Available records:
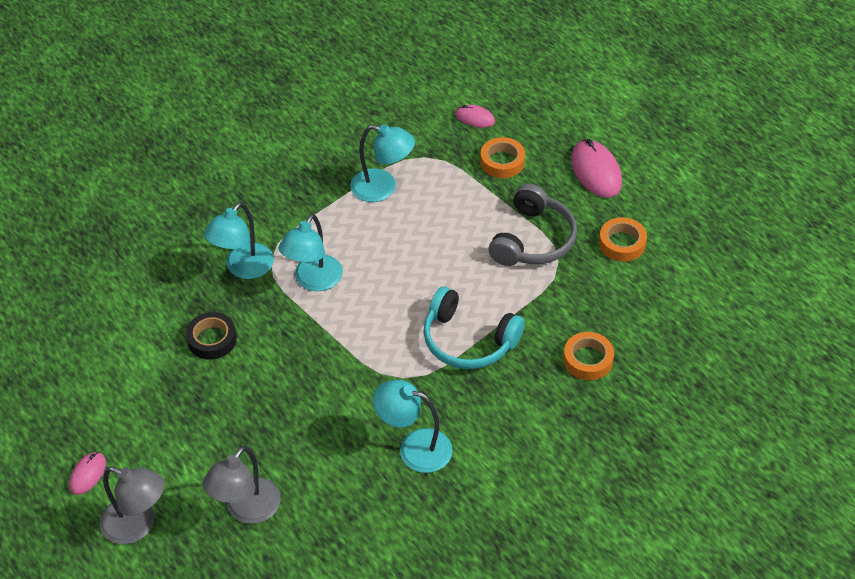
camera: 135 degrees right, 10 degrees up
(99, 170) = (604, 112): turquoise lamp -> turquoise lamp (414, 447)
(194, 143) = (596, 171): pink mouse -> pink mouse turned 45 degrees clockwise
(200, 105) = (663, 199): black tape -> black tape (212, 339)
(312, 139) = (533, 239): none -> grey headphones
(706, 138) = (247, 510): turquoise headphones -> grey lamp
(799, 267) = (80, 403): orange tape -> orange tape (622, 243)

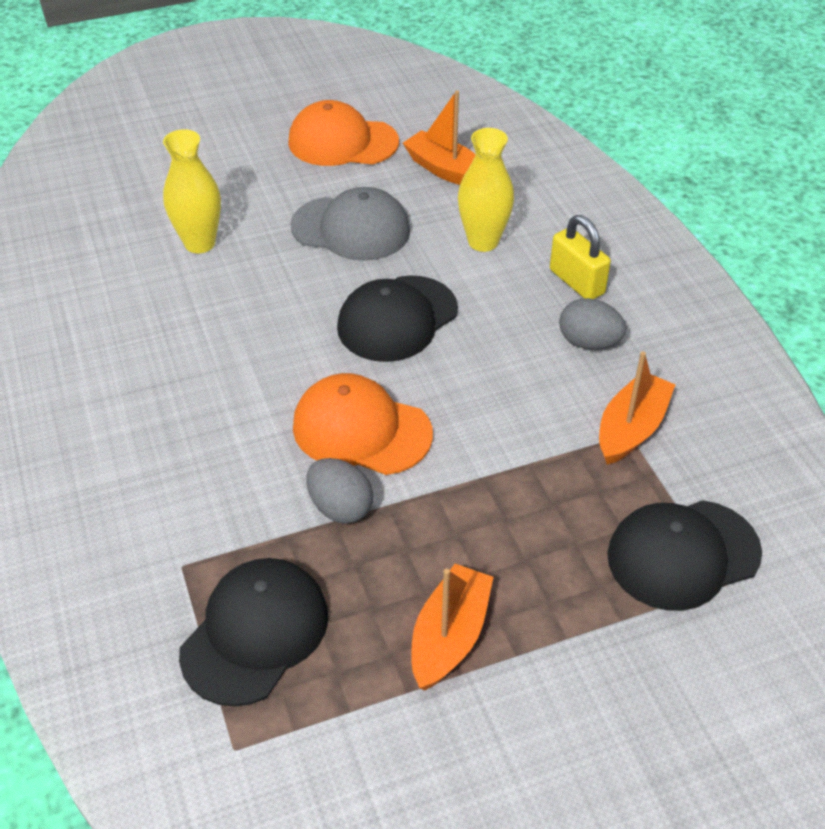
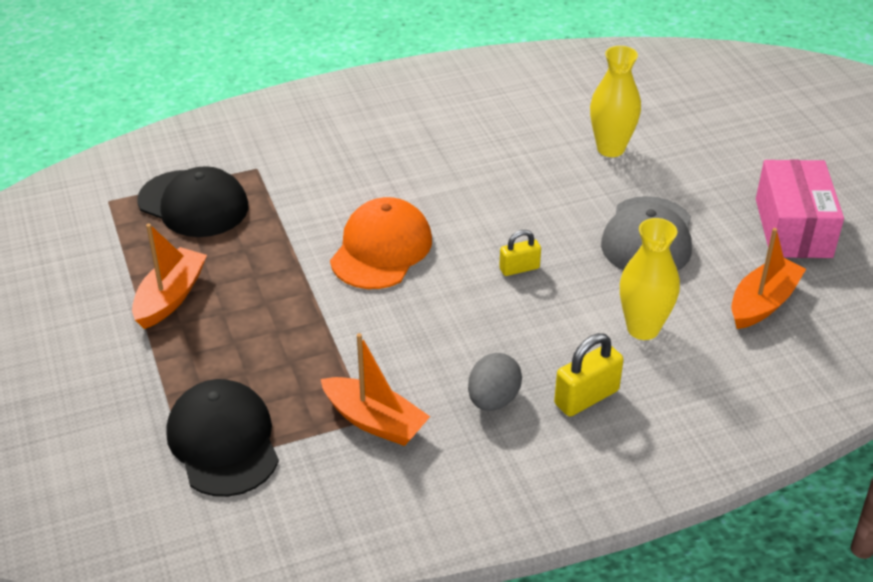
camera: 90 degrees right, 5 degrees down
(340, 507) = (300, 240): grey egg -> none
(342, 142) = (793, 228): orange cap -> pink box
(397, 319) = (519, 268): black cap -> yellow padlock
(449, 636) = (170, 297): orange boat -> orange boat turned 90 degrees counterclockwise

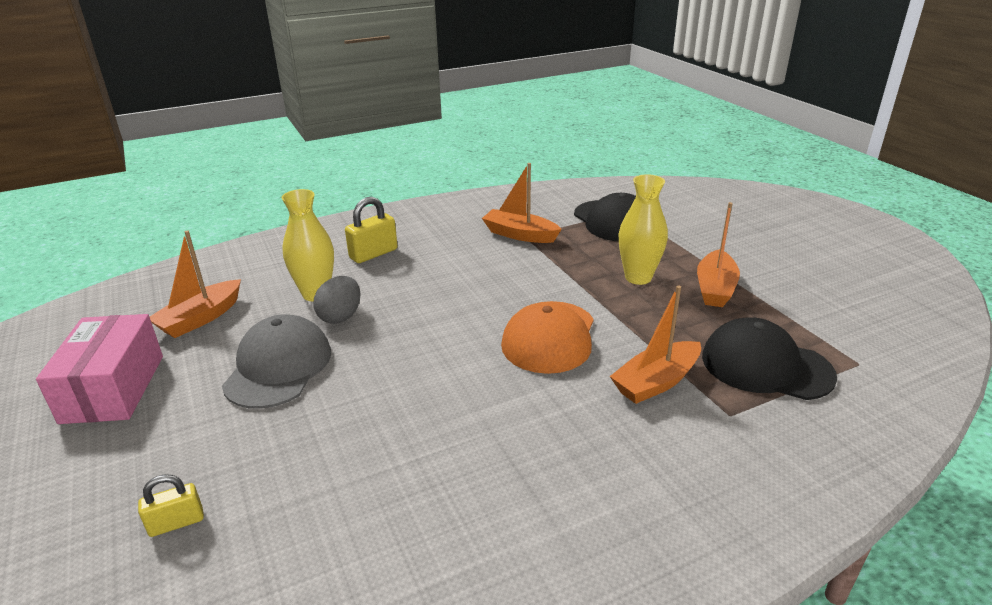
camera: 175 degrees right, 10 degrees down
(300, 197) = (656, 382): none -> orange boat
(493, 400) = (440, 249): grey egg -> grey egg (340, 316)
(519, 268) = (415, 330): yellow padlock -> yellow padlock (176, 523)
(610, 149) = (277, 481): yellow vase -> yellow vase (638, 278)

Task to carry out:
Start with the line holding "(342, 142) = (793, 228): orange" and repeat exactly every line through the final line of the records above, but no pictures and nothing more.

Finished exercise:
(342, 142) = (793, 228): orange cap -> pink box
(397, 319) = (519, 268): black cap -> yellow padlock
(449, 636) = (170, 297): orange boat -> orange boat turned 90 degrees counterclockwise

camera: 175 degrees right, 10 degrees down
(300, 197) = (656, 382): none -> orange boat
(493, 400) = (440, 249): grey egg -> grey egg (340, 316)
(519, 268) = (415, 330): yellow padlock -> yellow padlock (176, 523)
(610, 149) = (277, 481): yellow vase -> yellow vase (638, 278)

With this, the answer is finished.